• _DIRECTIONS FOR THIS TASK_
Reproduce every line of the data, exactly and without its pictures.
(SOURCE INFORMATION Opens)
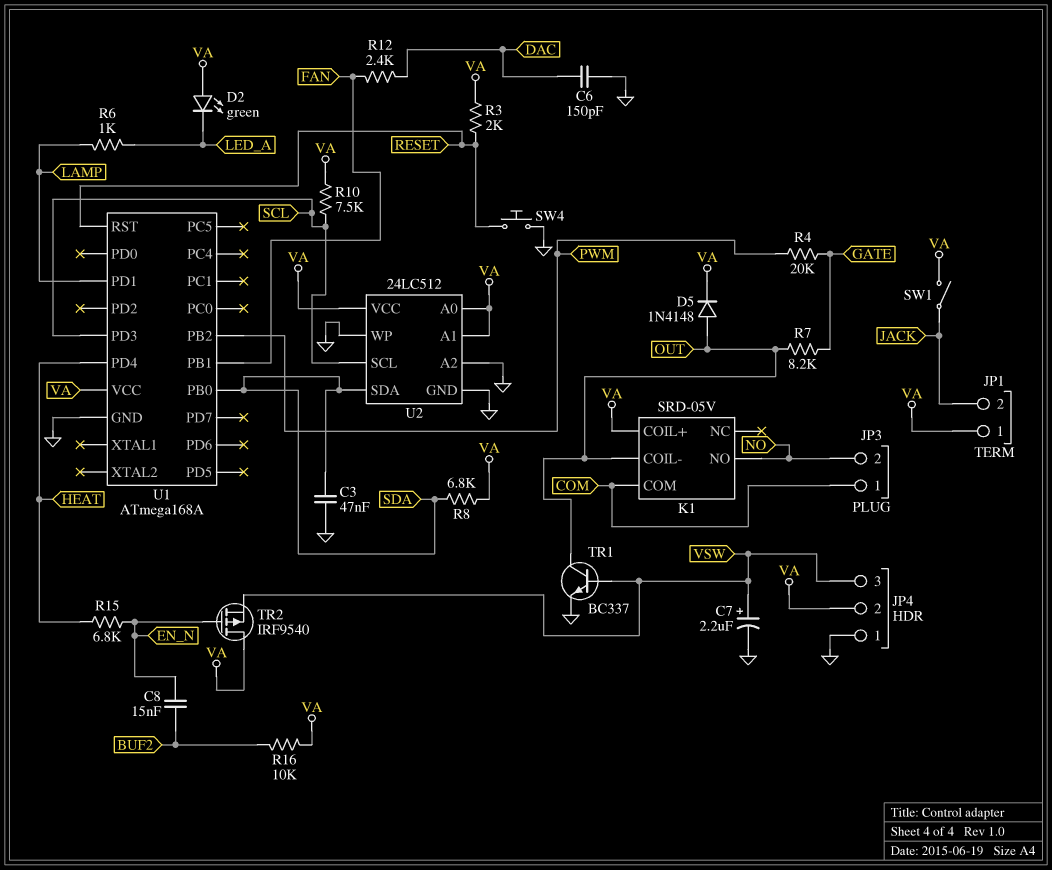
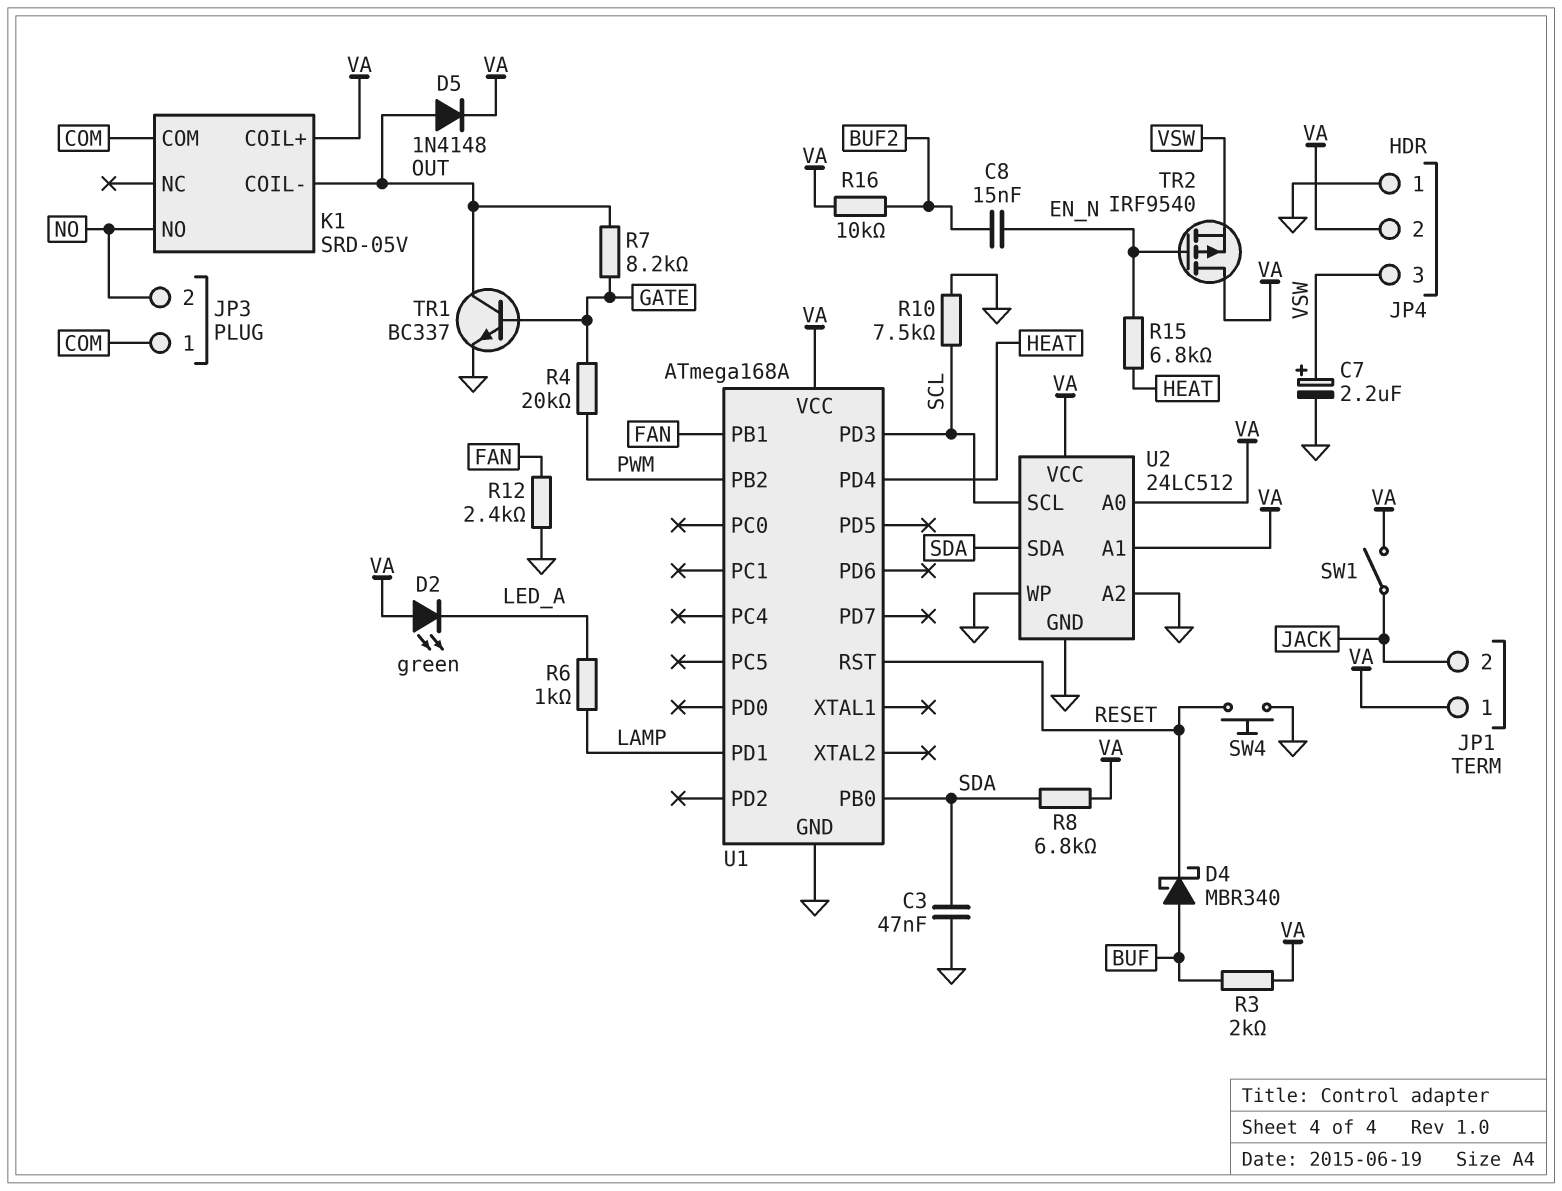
C6: 150pF (DAC, GND) -> none
D4: none -> schottky MBR340 (A BUF, K RESET)
R3: 2k (RESET, VA) -> 2k (BUF, VA)
R10: 7.5k (SCL, VA) -> 7.5k (GND, SCL)
R12: 2.4k (DAC, FAN) -> 2.4k (FAN, GND)
TR1: NPN BC337 (B VSW, C OUT, E GND) -> NPN BC337 (B GATE, C OUT, E GND)

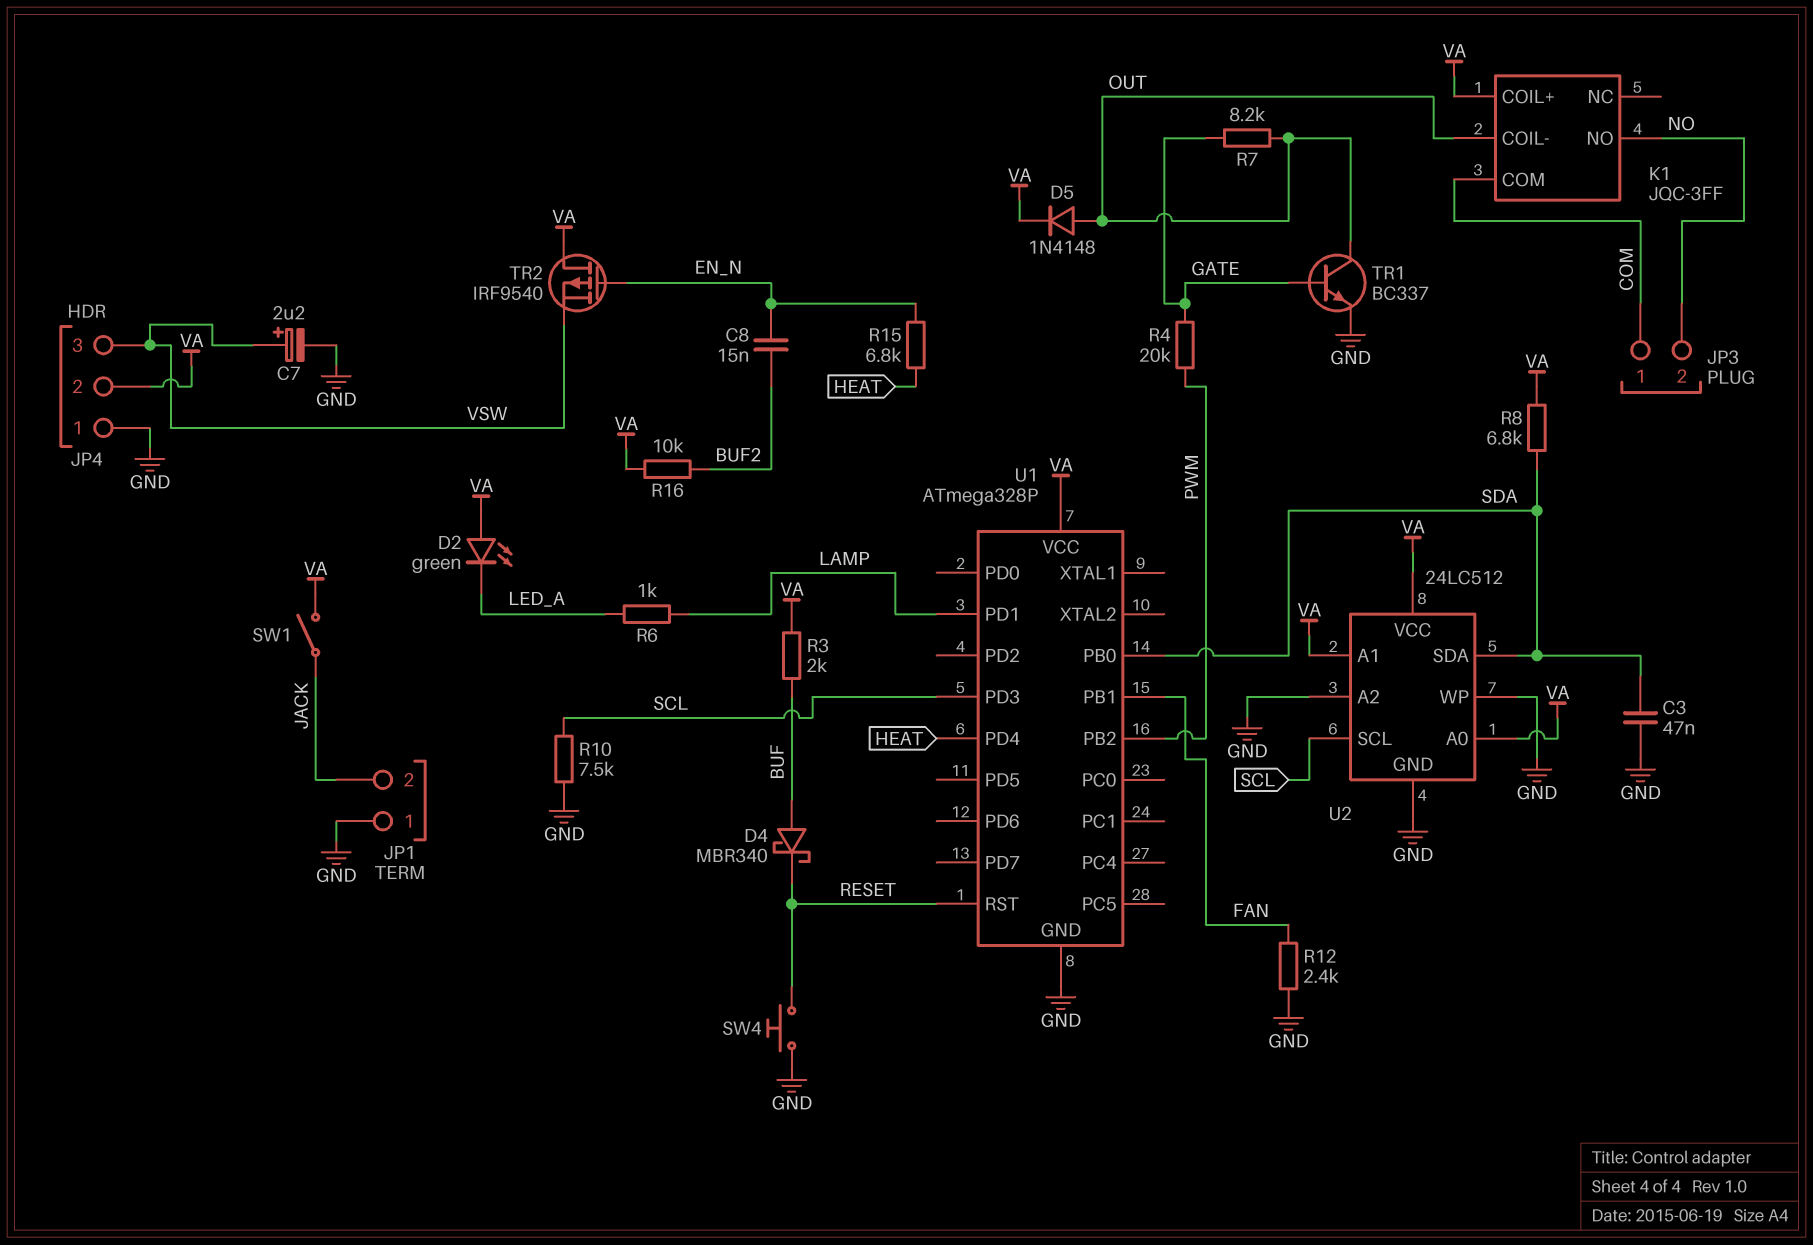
JP1 pin 1: VA -> GND
K1: SRD-05V -> JQC-3FF
U1: ATmega168A -> ATmega328P

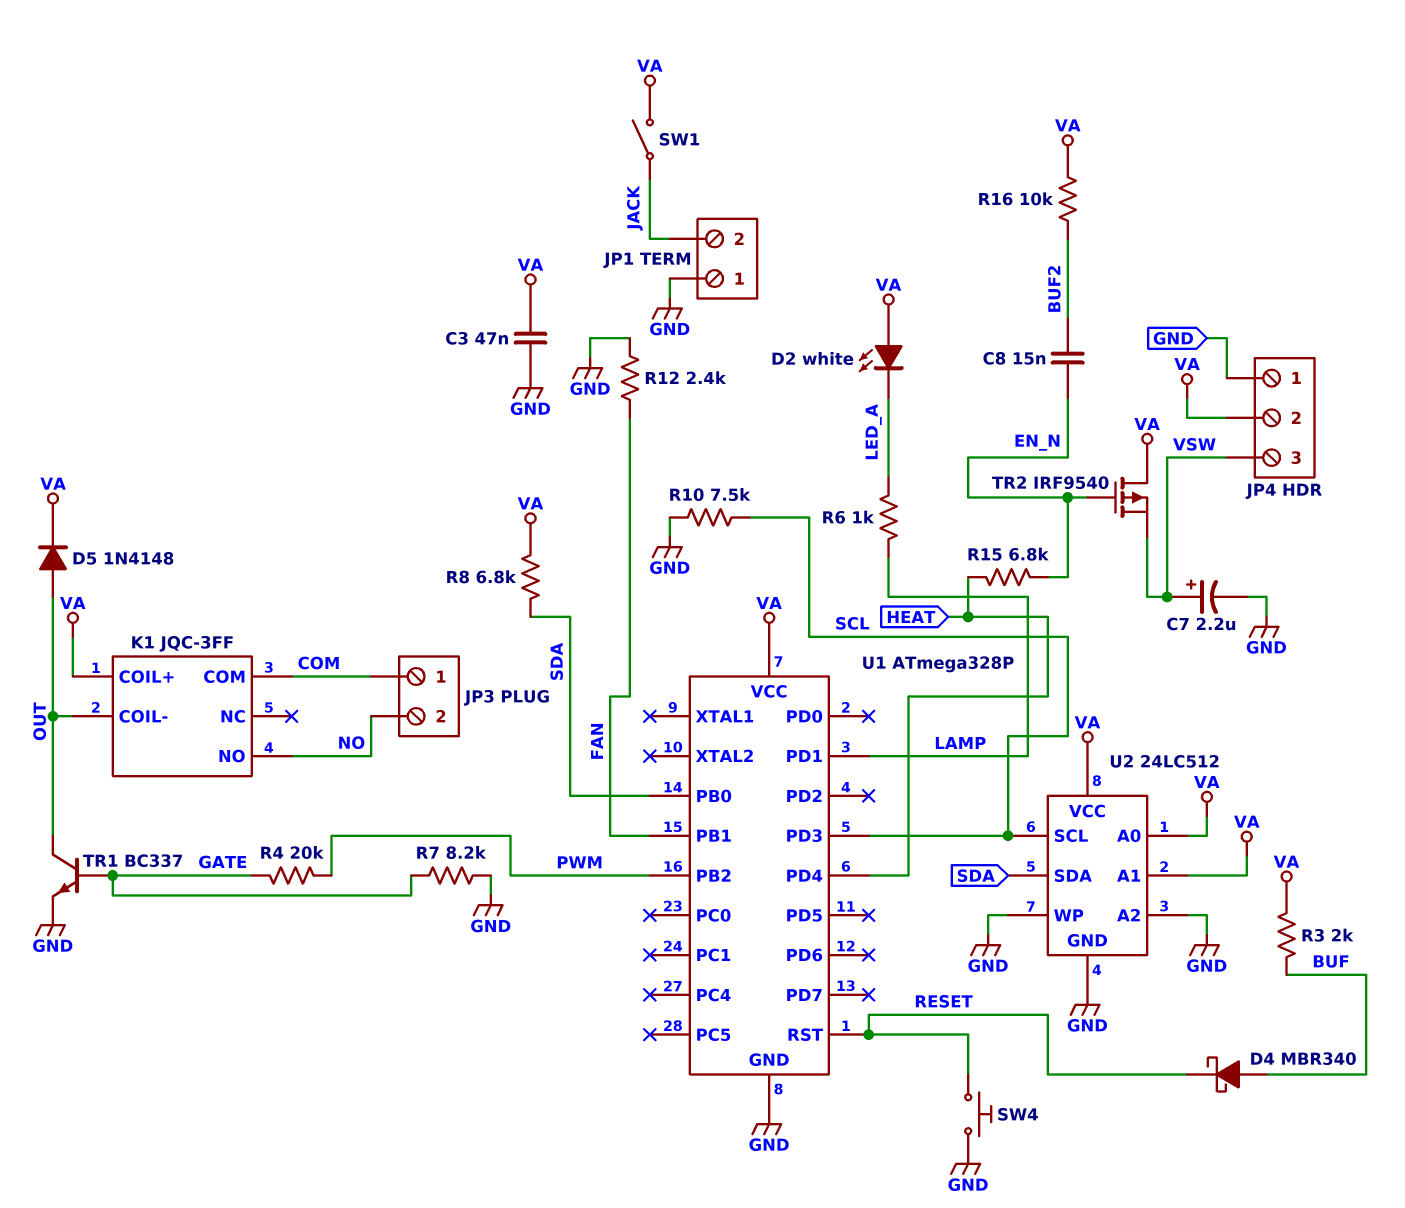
C3: 47nF (GND, SDA) -> 47nF (GND, VA)
D2: LED green (A VA, K LED_A) -> LED white (A VA, K LED_A)
R7: 8.2k (GATE, OUT) -> 8.2k (GATE, GND)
(SOURCE INFORMATION Closes)
• _SOLUTION FOR THIS TASK_
C6: 150pF (DAC, GND) -> none
D4: none -> schottky MBR340 (A BUF, K RESET)
R3: 2k (RESET, VA) -> 2k (BUF, VA)
R10: 7.5k (SCL, VA) -> 7.5k (GND, SCL)
R12: 2.4k (DAC, FAN) -> 2.4k (FAN, GND)
TR1: NPN BC337 (B VSW, C OUT, E GND) -> NPN BC337 (B GATE, C OUT, E GND)

JP1 pin 1: VA -> GND
K1: SRD-05V -> JQC-3FF
U1: ATmega168A -> ATmega328P

C3: 47nF (GND, SDA) -> 47nF (GND, VA)
D2: LED green (A VA, K LED_A) -> LED white (A VA, K LED_A)
R7: 8.2k (GATE, OUT) -> 8.2k (GATE, GND)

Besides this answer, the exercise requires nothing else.